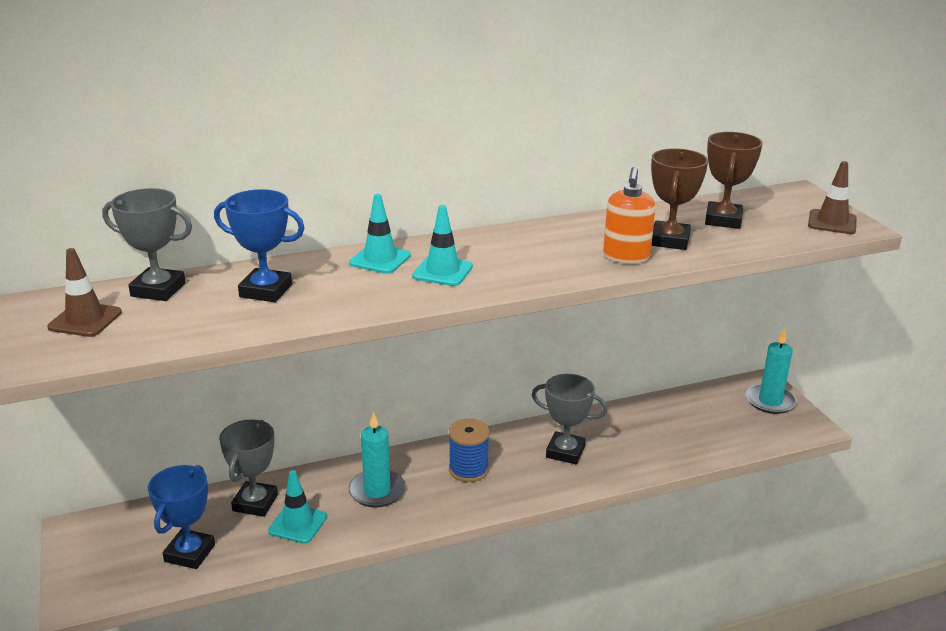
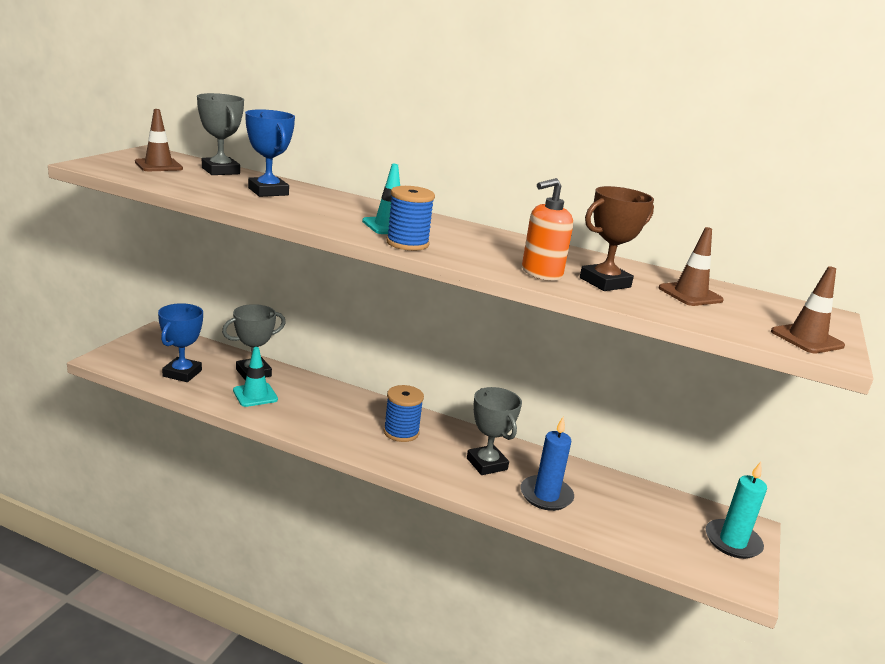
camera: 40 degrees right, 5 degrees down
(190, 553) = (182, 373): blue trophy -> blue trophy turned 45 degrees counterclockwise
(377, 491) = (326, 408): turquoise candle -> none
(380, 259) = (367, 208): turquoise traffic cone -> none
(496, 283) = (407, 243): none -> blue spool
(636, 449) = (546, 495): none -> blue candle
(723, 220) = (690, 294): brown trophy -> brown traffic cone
---
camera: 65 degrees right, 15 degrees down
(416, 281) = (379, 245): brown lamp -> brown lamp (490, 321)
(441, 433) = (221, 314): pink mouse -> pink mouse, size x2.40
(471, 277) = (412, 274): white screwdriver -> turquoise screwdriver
---
Exact duplication is required for the lines above, from the line that contains "(636, 449) = (546, 495): none -> blue candle" to the line that contains "(723, 220) = (690, 294): brown", inclusive; omit all others.

(636, 449) = (546, 495): none -> blue candle
(723, 220) = (690, 294): brown trophy -> brown traffic cone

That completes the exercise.